◆ About this task
An exact copy of the records is required, minus the pictures they hold.

Scene difference descriptions:
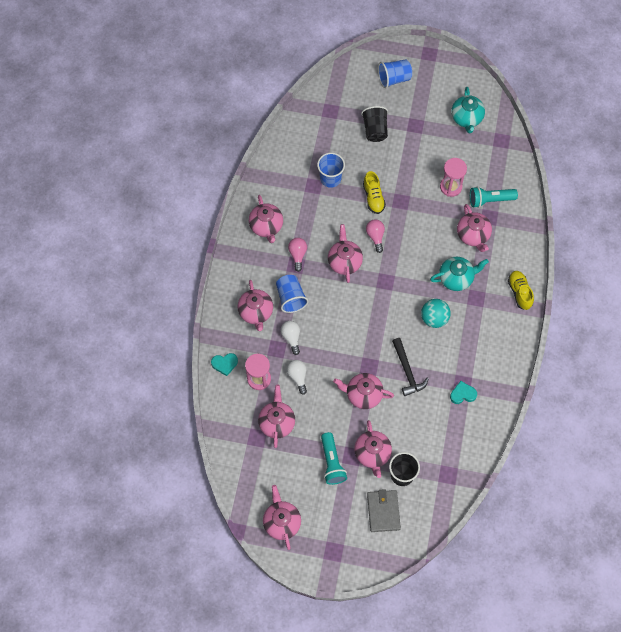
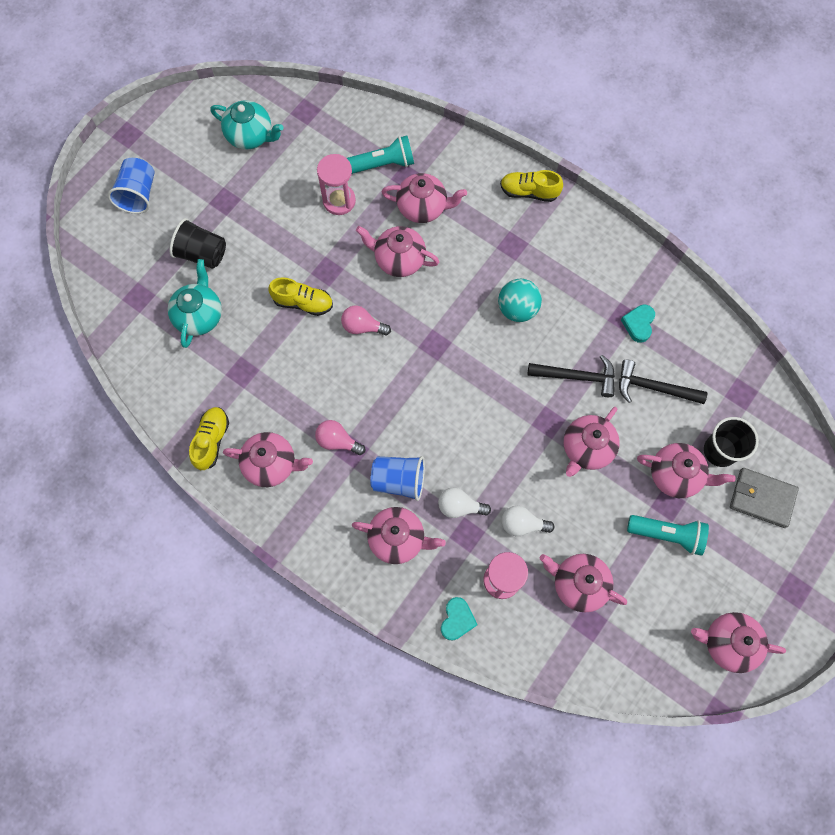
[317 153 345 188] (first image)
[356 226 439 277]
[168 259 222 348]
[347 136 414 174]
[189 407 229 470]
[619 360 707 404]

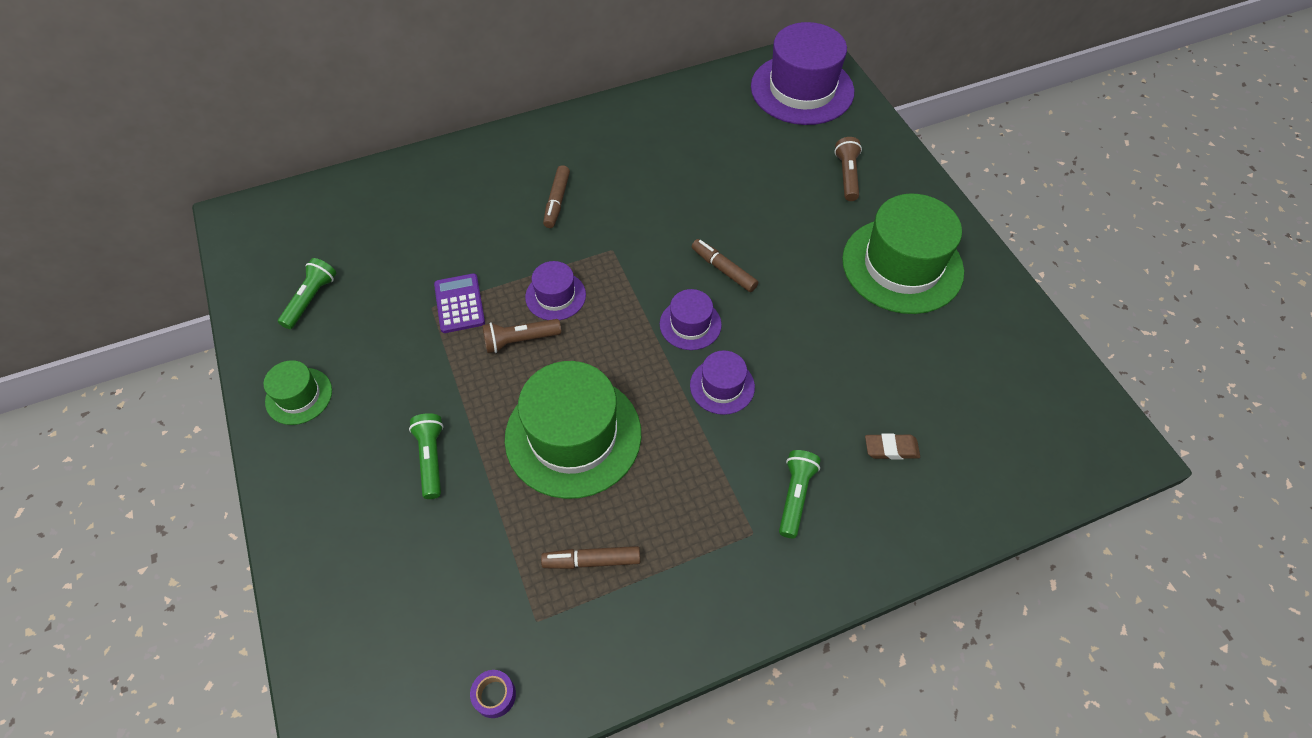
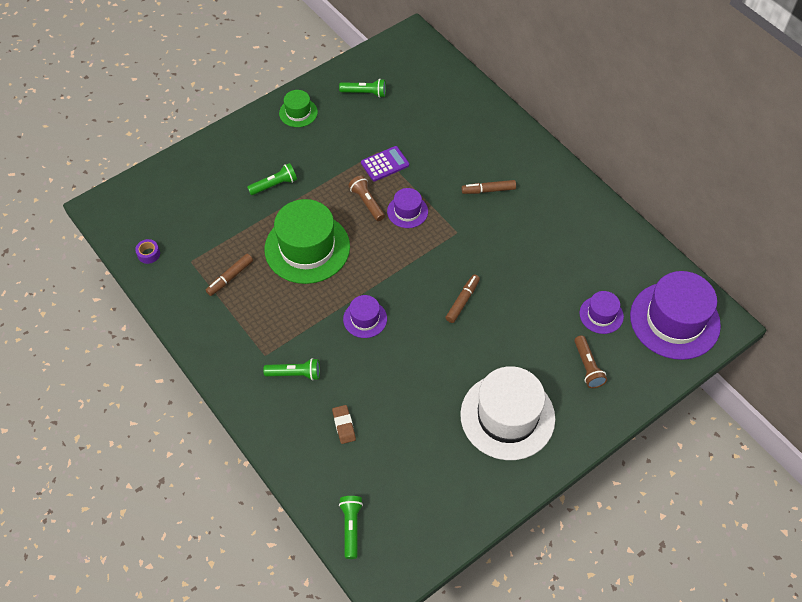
[206 254 253 296]
[580 291 624 334]
[574 335 607 388]
[460 366 555 460]
[339 496 363 559]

◆ Result
[317 153 345 188] (first image)
[356 226 439 277]
[168 259 222 348]
[347 136 414 174]
[189 407 229 470]
[619 360 707 404]

[206 254 253 296]
[580 291 624 334]
[574 335 607 388]
[460 366 555 460]
[339 496 363 559]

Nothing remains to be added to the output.